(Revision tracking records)

-- Opening Marker --

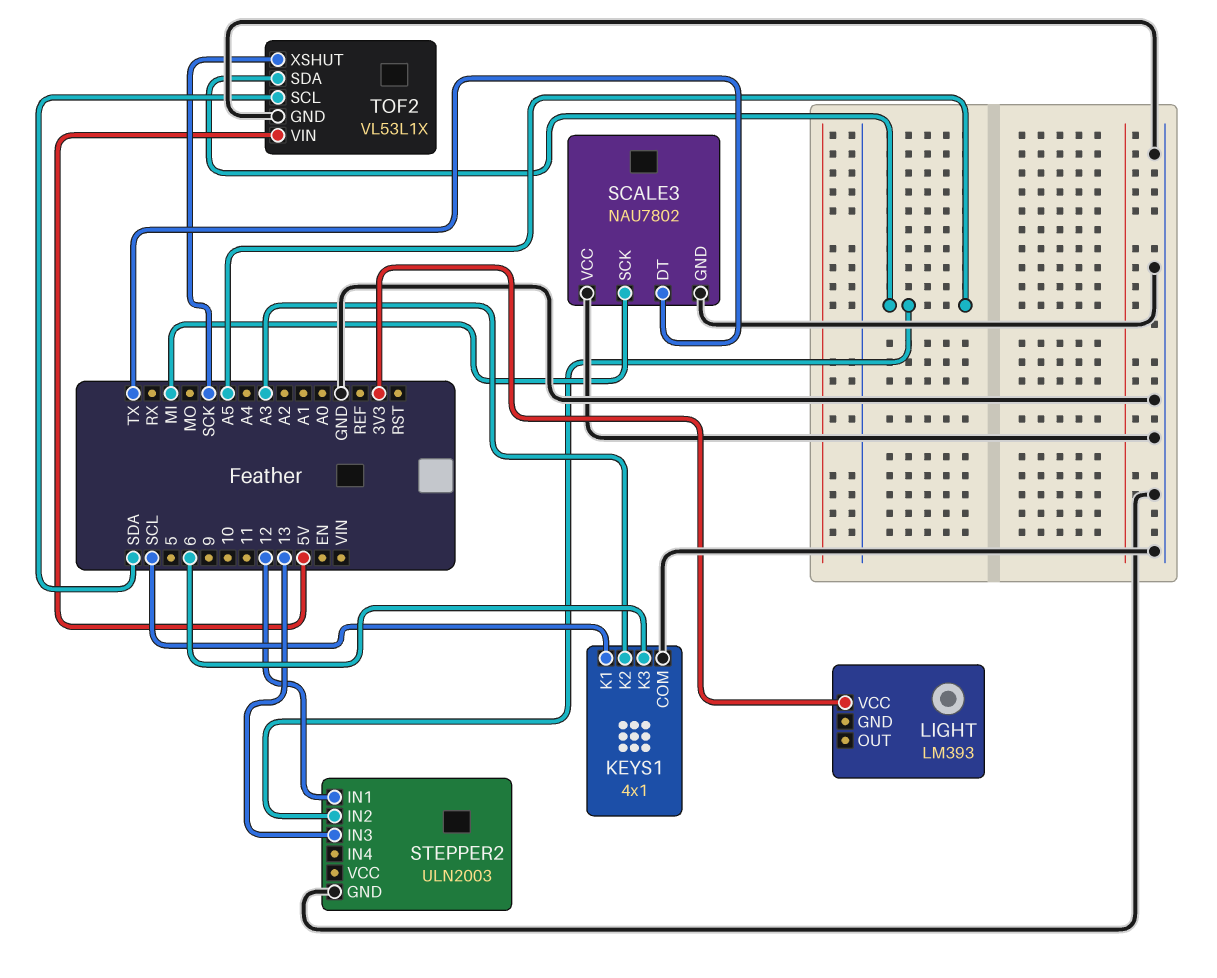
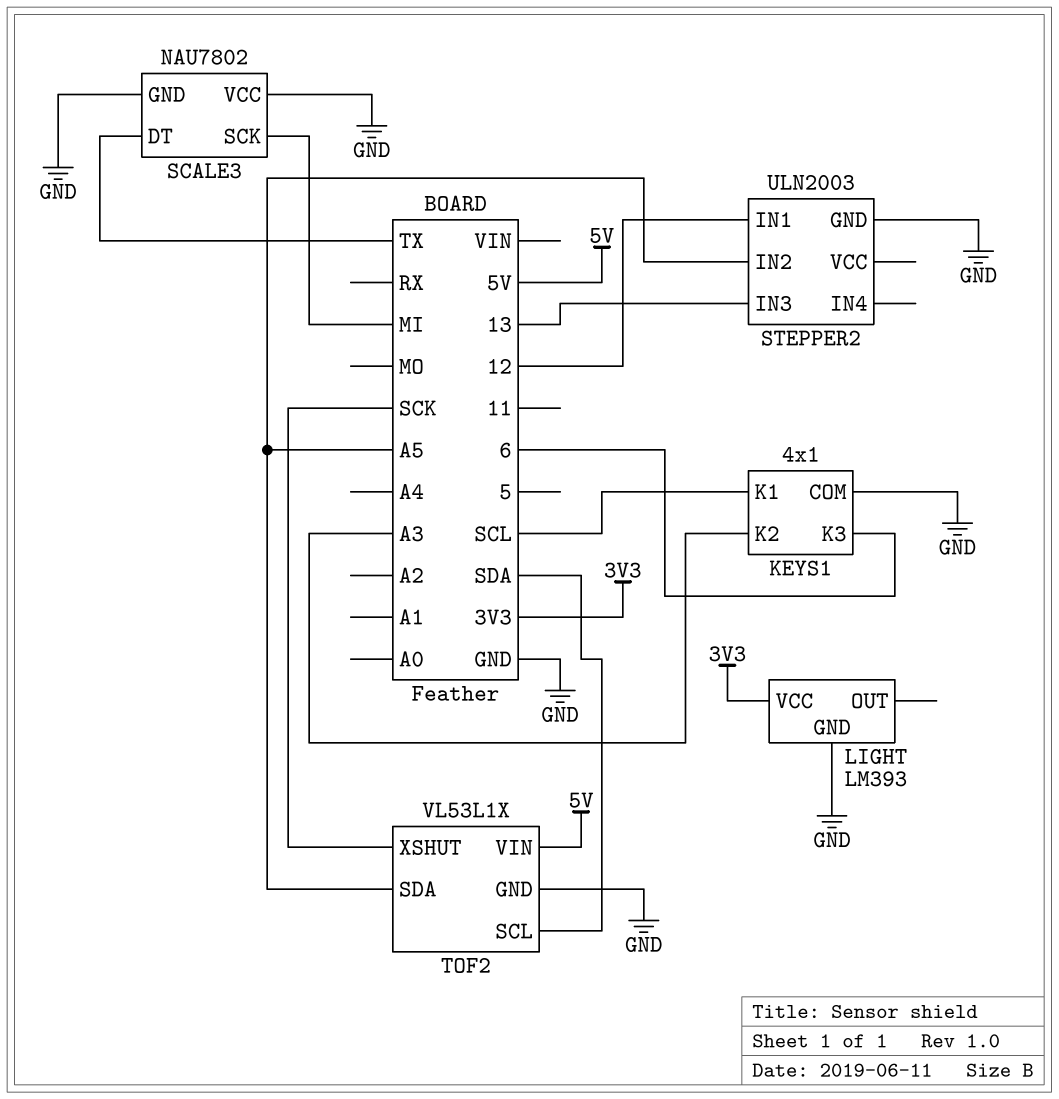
LIGHT pin GND: none -> GND

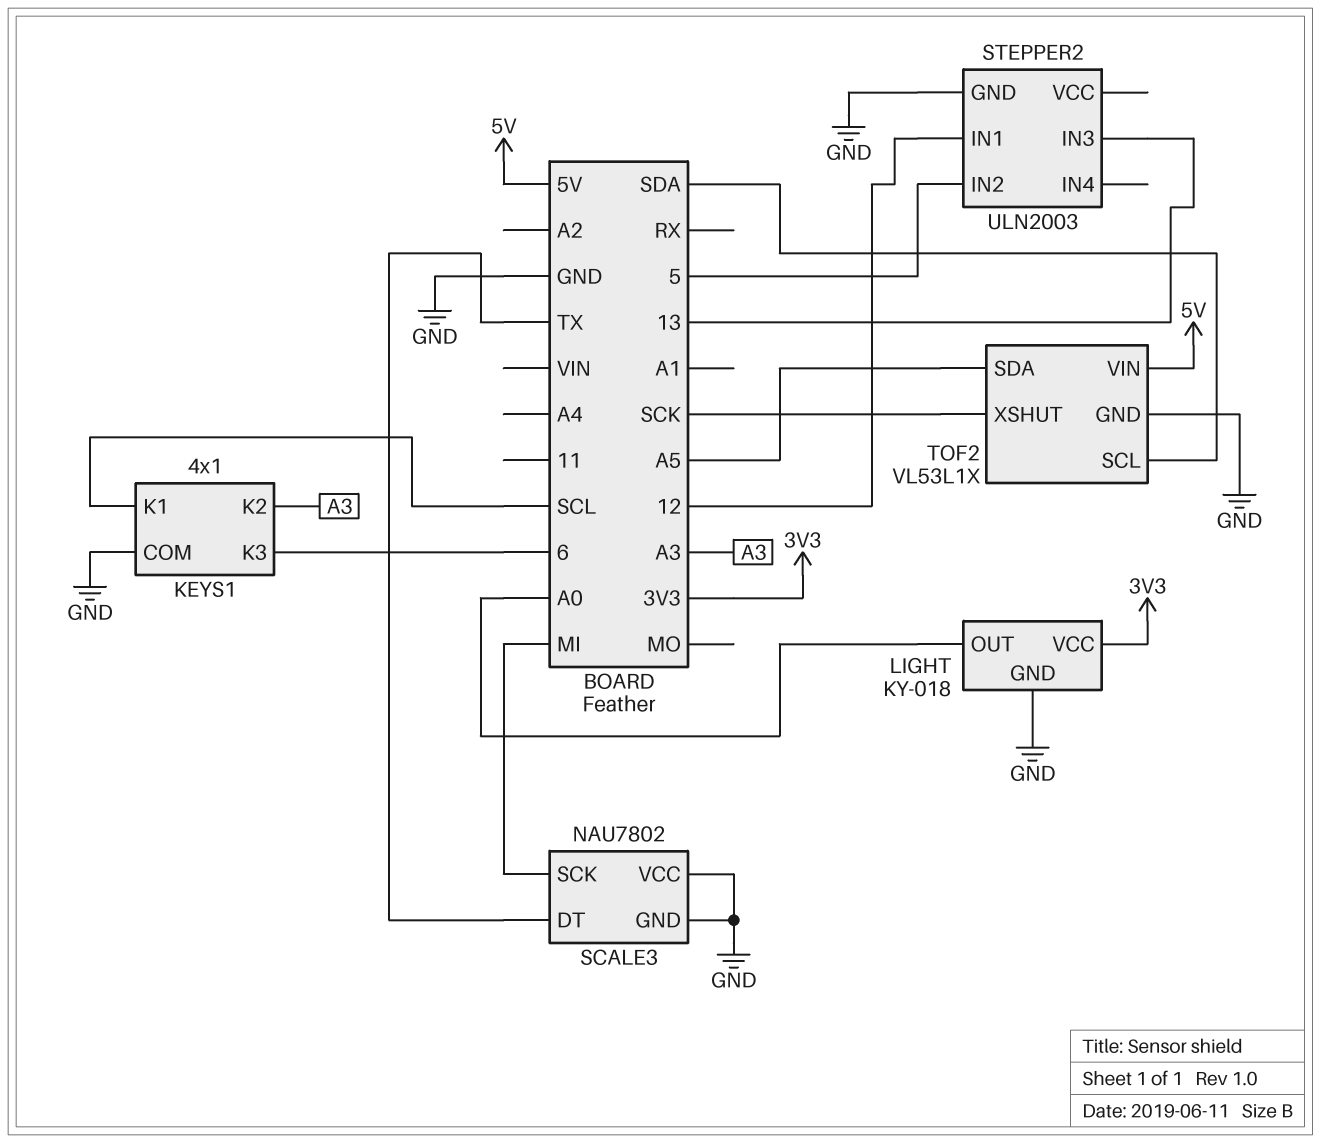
LIGHT: LM393 -> KY-018
LIGHT pin OUT: none -> A0
STEPPER2 pin IN2: A5 -> 5

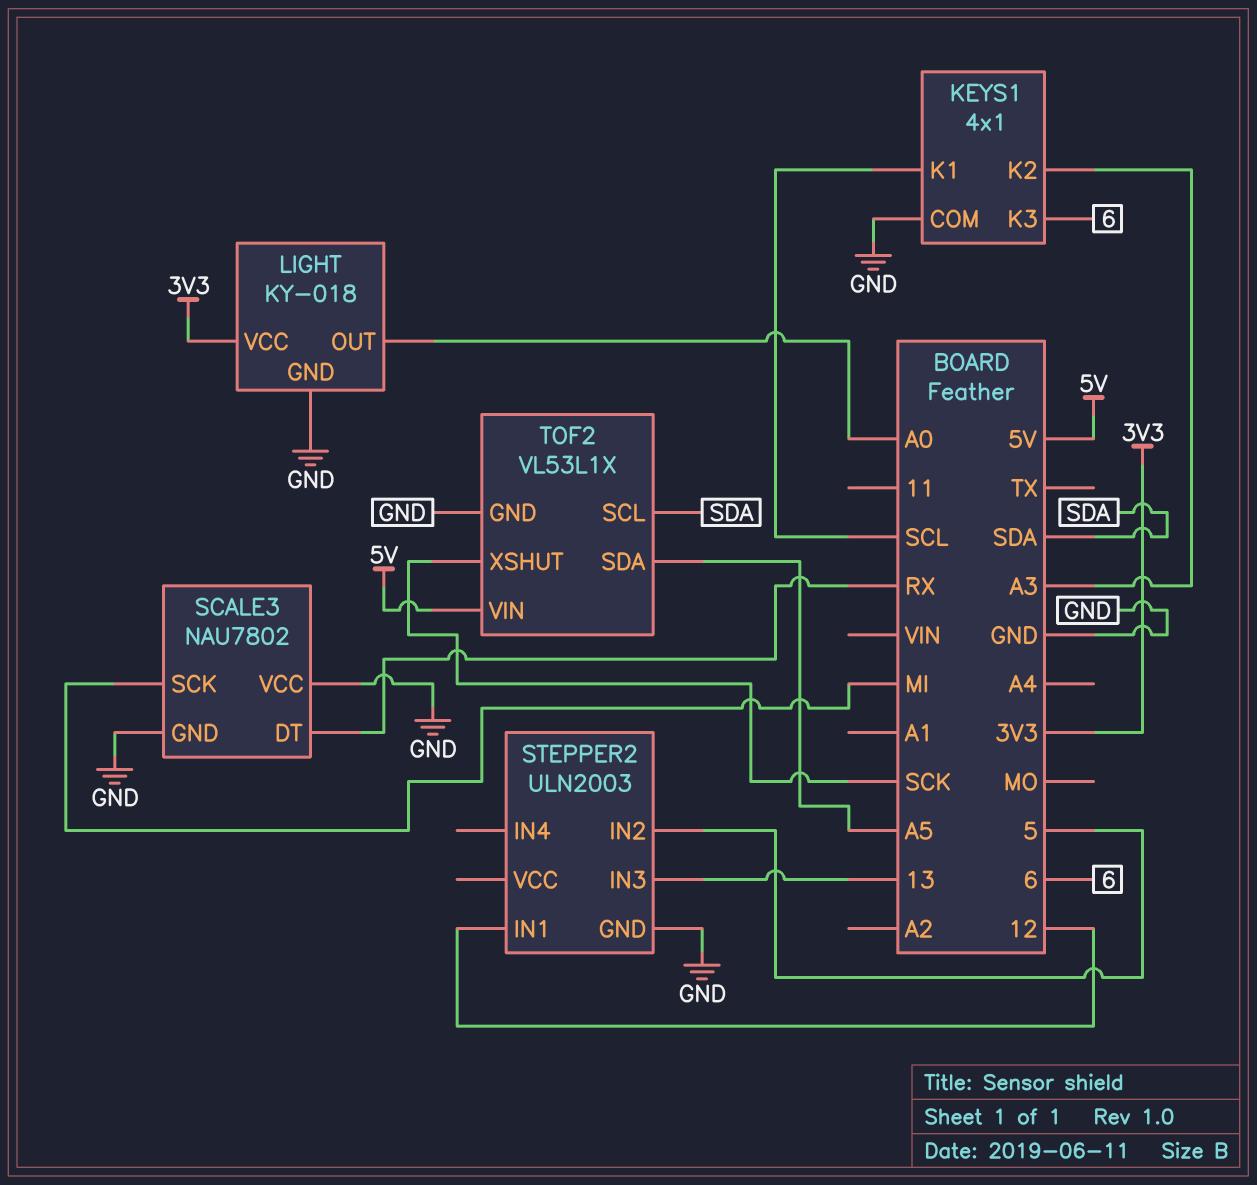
SCALE3 pin DT: TX -> RX

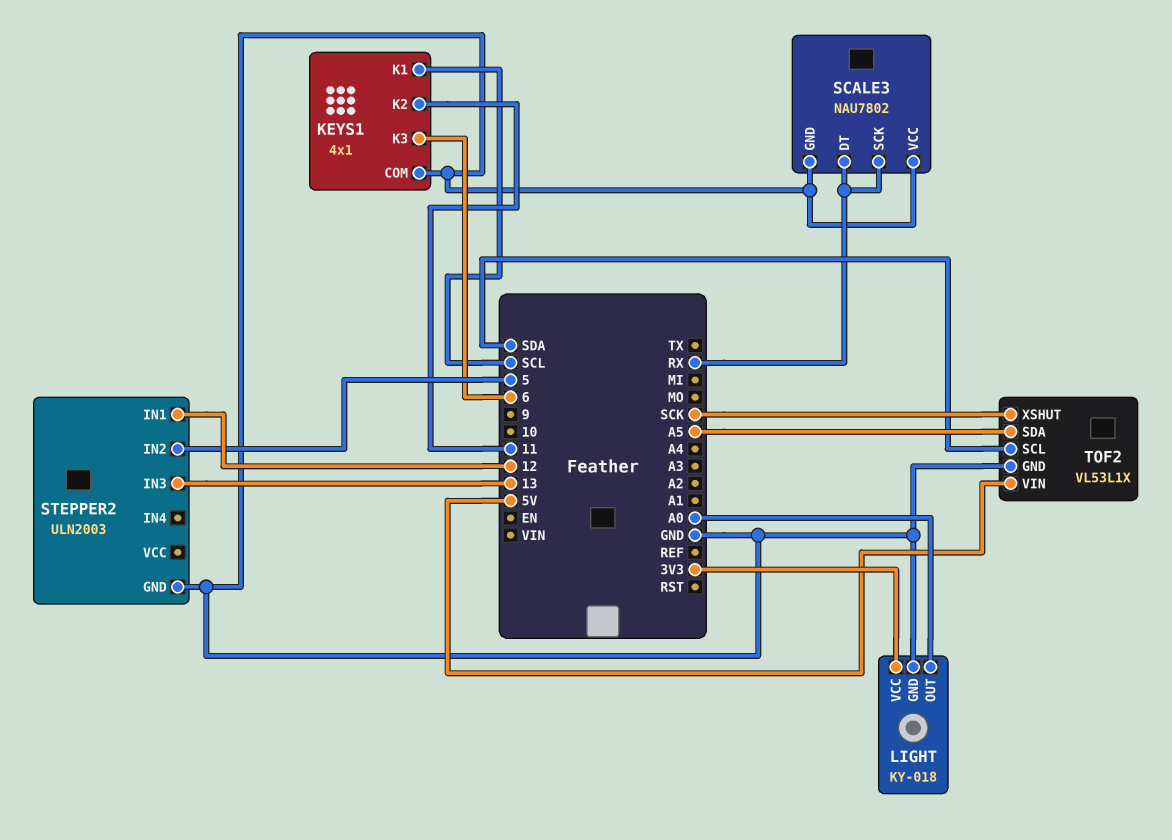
KEYS1 pin K2: A3 -> 11
SCALE3 pin SCK: MI -> RX

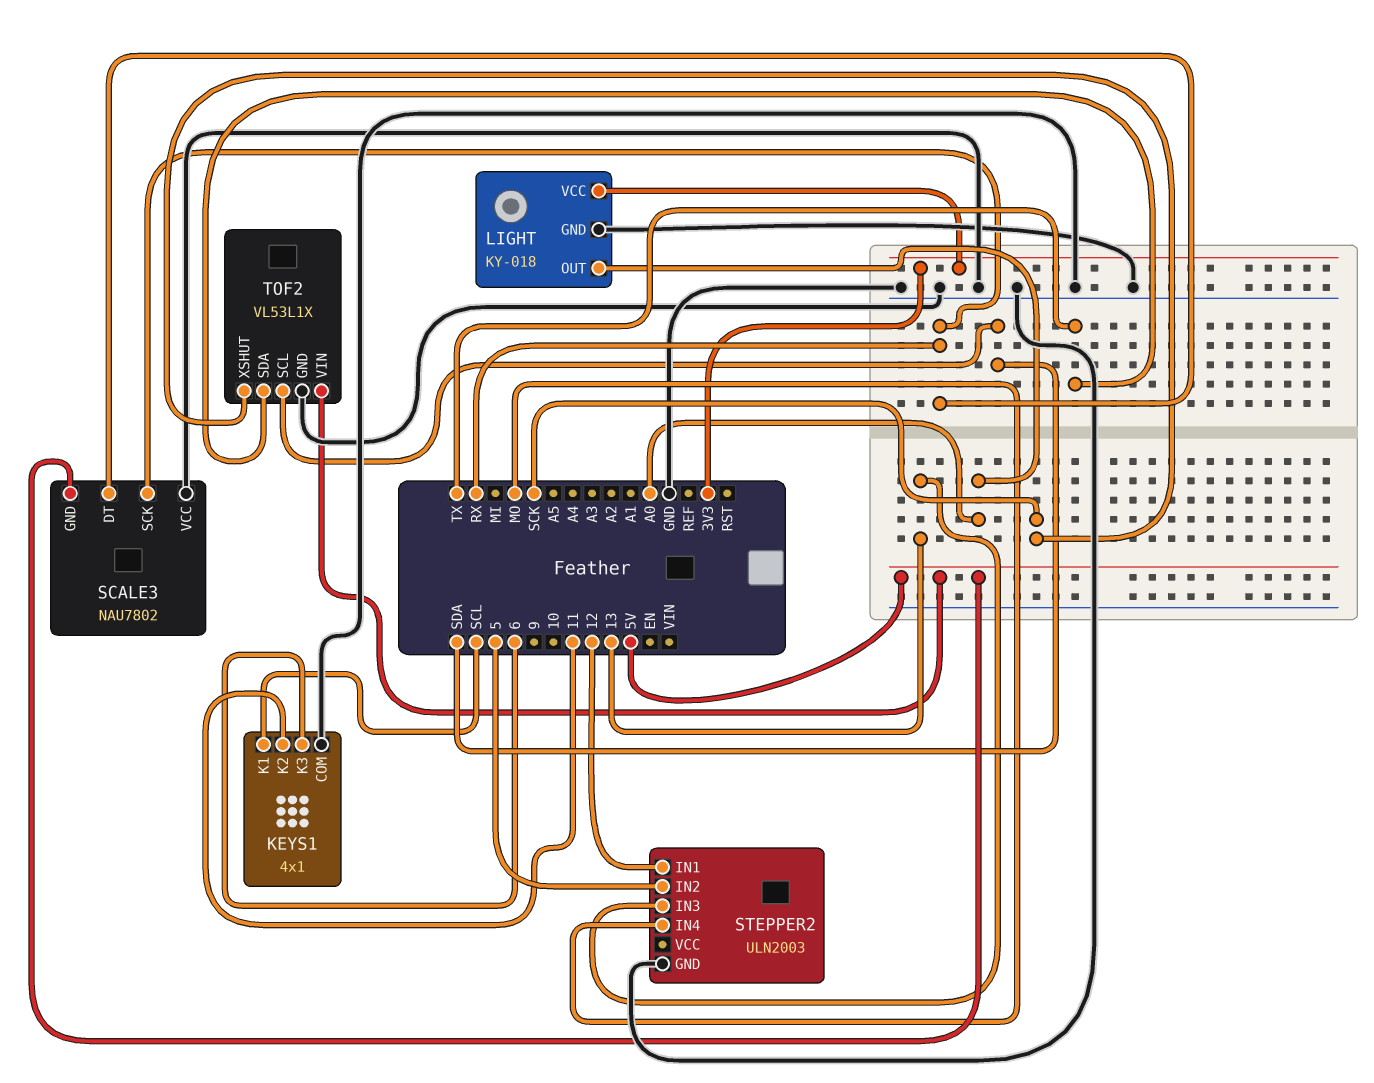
SCALE3 pin GND: GND -> 5V
STEPPER2 pin IN4: none -> MO
TOF2 pin SDA: A5 -> TX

-- Closing Marker --

§ To do
Leave the pictures out and return each entry exactly.

§ Task response
LIGHT pin GND: none -> GND

LIGHT: LM393 -> KY-018
LIGHT pin OUT: none -> A0
STEPPER2 pin IN2: A5 -> 5

SCALE3 pin DT: TX -> RX

KEYS1 pin K2: A3 -> 11
SCALE3 pin SCK: MI -> RX

SCALE3 pin GND: GND -> 5V
STEPPER2 pin IN4: none -> MO
TOF2 pin SDA: A5 -> TX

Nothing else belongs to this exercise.